▶ [What you have to do] Please copy everything from the start of the material down to the line containing "ɣ [502, 216]", swapping "Lateral" for "Lateral approximant" and leaving all else unchanged.

╭─ Given data

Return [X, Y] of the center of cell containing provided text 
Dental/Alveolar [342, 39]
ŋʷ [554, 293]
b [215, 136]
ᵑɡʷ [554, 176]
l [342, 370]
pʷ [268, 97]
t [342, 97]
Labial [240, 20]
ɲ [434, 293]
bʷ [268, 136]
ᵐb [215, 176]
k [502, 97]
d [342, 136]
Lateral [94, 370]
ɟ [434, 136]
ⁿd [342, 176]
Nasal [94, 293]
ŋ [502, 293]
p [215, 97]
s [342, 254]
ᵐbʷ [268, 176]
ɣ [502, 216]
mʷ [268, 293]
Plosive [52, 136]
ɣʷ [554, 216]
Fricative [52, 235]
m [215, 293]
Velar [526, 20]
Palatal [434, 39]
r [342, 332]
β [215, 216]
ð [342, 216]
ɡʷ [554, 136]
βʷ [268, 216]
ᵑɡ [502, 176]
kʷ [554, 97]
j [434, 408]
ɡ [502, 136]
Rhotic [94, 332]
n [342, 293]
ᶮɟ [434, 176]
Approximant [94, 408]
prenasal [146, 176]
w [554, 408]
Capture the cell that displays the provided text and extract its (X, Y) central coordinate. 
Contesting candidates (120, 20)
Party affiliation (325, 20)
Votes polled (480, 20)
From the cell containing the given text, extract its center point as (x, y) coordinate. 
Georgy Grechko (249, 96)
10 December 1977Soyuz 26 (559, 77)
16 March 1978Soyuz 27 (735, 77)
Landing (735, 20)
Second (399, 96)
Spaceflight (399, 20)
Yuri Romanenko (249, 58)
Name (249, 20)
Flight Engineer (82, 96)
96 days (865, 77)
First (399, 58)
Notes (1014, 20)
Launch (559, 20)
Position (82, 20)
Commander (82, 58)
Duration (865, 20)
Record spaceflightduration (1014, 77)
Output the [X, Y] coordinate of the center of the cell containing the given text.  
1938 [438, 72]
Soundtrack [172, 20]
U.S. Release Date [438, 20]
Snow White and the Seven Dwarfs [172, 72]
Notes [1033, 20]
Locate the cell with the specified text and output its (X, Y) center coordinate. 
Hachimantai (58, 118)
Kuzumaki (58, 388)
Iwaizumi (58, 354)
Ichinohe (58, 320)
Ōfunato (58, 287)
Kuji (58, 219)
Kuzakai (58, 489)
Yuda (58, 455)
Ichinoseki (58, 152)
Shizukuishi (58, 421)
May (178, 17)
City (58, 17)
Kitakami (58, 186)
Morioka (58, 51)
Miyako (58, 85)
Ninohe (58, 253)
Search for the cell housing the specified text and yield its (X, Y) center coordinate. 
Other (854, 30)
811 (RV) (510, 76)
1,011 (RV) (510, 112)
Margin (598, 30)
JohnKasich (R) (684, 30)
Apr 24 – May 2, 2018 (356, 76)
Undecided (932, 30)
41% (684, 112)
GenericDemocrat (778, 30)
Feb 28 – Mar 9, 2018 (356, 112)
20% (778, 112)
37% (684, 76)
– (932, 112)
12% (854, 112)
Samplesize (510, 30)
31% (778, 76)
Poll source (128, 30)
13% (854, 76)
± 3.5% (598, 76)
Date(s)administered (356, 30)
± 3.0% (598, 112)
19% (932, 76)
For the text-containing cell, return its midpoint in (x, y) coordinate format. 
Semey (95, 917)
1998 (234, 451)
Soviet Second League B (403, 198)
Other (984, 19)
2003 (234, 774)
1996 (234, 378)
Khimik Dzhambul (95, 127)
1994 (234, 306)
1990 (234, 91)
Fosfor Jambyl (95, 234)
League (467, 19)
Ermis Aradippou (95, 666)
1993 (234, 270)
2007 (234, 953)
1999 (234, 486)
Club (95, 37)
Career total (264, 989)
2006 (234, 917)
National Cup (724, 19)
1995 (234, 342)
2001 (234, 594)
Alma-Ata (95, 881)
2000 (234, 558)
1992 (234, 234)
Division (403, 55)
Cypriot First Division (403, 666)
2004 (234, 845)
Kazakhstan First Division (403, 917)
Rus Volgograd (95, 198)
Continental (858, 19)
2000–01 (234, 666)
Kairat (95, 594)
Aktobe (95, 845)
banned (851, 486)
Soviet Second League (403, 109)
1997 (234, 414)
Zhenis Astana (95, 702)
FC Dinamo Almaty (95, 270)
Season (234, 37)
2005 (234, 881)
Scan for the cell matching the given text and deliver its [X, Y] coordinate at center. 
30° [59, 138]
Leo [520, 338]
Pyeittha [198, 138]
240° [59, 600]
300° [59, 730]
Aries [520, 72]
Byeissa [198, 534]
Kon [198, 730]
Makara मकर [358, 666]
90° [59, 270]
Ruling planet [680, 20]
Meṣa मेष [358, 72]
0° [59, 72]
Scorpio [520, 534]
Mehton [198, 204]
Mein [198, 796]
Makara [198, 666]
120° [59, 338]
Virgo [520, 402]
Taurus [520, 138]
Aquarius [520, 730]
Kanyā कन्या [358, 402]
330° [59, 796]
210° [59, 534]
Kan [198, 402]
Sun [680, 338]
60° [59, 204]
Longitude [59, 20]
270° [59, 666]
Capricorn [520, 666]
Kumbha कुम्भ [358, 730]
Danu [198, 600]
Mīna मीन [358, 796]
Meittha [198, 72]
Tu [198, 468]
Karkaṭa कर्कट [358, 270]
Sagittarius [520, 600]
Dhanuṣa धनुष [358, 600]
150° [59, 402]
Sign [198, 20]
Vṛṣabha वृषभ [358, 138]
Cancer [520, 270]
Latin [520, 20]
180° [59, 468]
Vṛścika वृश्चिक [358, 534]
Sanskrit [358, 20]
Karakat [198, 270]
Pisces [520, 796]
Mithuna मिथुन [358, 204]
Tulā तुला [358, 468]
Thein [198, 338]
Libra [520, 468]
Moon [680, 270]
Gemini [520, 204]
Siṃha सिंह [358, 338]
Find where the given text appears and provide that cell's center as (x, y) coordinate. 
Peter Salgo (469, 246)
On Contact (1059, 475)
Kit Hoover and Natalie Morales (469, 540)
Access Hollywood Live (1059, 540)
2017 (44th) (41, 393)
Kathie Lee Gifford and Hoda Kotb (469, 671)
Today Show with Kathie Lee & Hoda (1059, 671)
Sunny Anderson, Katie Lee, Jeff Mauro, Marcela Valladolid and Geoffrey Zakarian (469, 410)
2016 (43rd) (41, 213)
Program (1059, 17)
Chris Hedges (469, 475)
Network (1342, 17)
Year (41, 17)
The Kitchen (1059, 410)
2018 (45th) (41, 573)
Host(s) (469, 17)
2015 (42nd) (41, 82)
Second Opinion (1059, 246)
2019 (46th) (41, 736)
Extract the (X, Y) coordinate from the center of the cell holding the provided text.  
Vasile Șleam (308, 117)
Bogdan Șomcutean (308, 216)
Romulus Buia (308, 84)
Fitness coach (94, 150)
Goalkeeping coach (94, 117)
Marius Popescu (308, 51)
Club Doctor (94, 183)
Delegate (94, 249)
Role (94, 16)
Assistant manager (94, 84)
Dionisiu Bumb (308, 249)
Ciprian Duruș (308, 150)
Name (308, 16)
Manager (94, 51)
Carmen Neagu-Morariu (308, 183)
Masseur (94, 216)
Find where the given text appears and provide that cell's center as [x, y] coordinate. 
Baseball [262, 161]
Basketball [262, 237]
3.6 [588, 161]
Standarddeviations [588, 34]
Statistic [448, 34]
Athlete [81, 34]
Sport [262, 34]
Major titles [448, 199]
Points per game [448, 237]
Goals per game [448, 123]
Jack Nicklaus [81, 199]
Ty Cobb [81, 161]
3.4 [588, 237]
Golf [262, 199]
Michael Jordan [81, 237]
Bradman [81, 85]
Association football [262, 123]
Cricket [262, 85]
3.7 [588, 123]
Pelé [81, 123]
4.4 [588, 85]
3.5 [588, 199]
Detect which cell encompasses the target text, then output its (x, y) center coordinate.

╰─

▶ [Response]
Return [X, Y] of the center of cell containing provided text 
Dental/Alveolar [342, 39]
ŋʷ [554, 293]
b [215, 136]
ᵑɡʷ [554, 176]
l [342, 370]
pʷ [268, 97]
t [342, 97]
Labial [240, 20]
ɲ [434, 293]
bʷ [268, 136]
ᵐb [215, 176]
k [502, 97]
d [342, 136]
Lateral approximant [94, 370]
ɟ [434, 136]
ⁿd [342, 176]
Nasal [94, 293]
ŋ [502, 293]
p [215, 97]
s [342, 254]
ᵐbʷ [268, 176]
ɣ [502, 216]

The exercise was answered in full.